**EXTRACTED DATA**
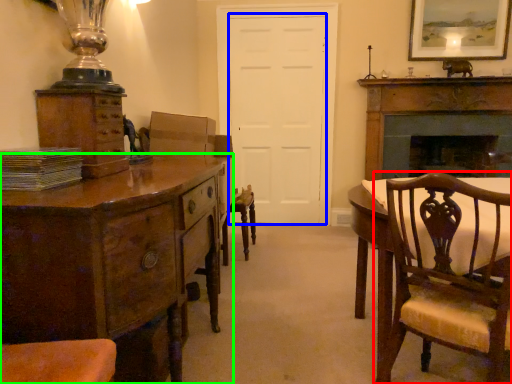
Question: Which object is the closest to the chair (highlighted by a red box)? Choose among these: door (highlighted by a blue box) or chest of drawers (highlighted by a green box).

Choices:
 (A) door
 (B) chest of drawers

Answer: (B)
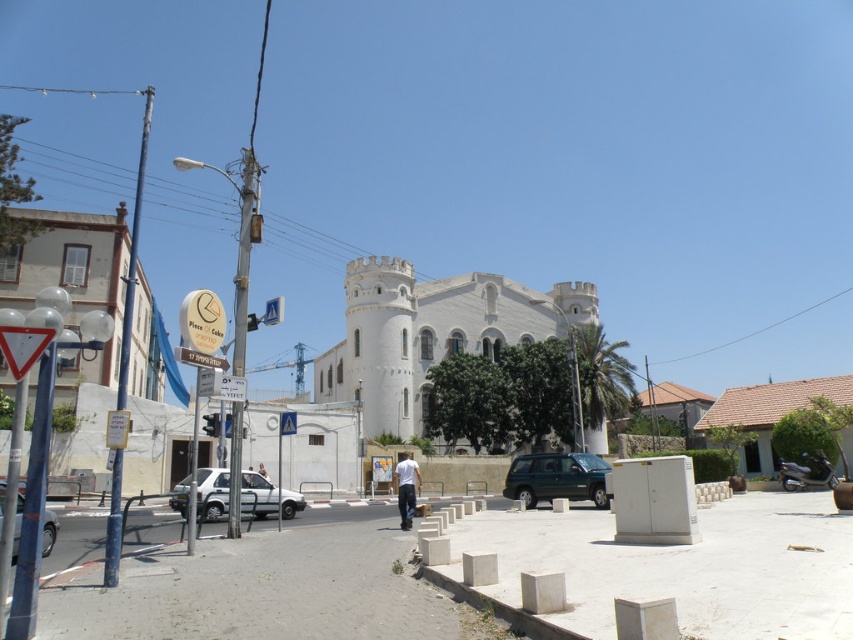
Question: Among these objects, which one is farthest from the camera?

Choices:
 (A) white plastic street sign at upper center
 (B) light brown leather jacket at center
 (C) white plastic sign at left
 (D) white matte car at lower left

Answer: (B)

Question: Does green matte suv at center appear on the left side of white cotton shirt at center?

Choices:
 (A) no
 (B) yes

Answer: (A)

Question: Is green matte suv at center below metallic silver car at lower left?

Choices:
 (A) yes
 (B) no

Answer: (A)

Question: Which is farther from the light brown leather jacket at center?

Choices:
 (A) green matte suv at center
 (B) white plastic sign at left

Answer: (B)

Question: Considering the relative positions of white matte car at lower left and white plastic street sign at upper center in the image provided, where is white matte car at lower left located with respect to white plastic street sign at upper center?

Choices:
 (A) below
 (B) above

Answer: (A)

Question: Which object appears closest to the camera in this image?

Choices:
 (A) white cotton shirt at center
 (B) white plastic street sign at upper center
 (C) white matte car at lower left
 (D) green matte suv at center

Answer: (B)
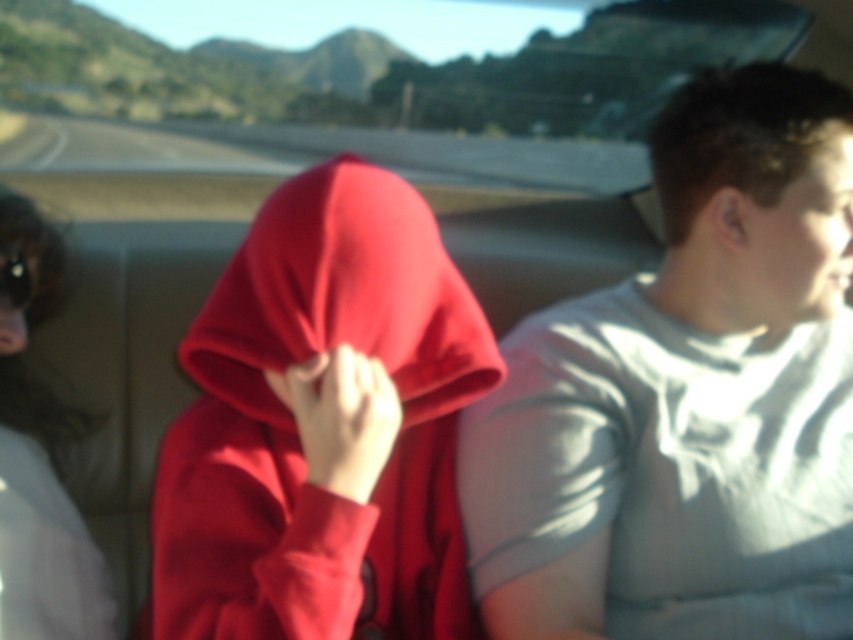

**YOUR GOAL**
Locate every line in the rows above that contains the string "brown", treating uppercase and lowercase as different, and copy each such line.

**FULL SOLUTION**
 (B) light brown leather jacket at center
Question: Which is farther from the light brown leather jacket at center?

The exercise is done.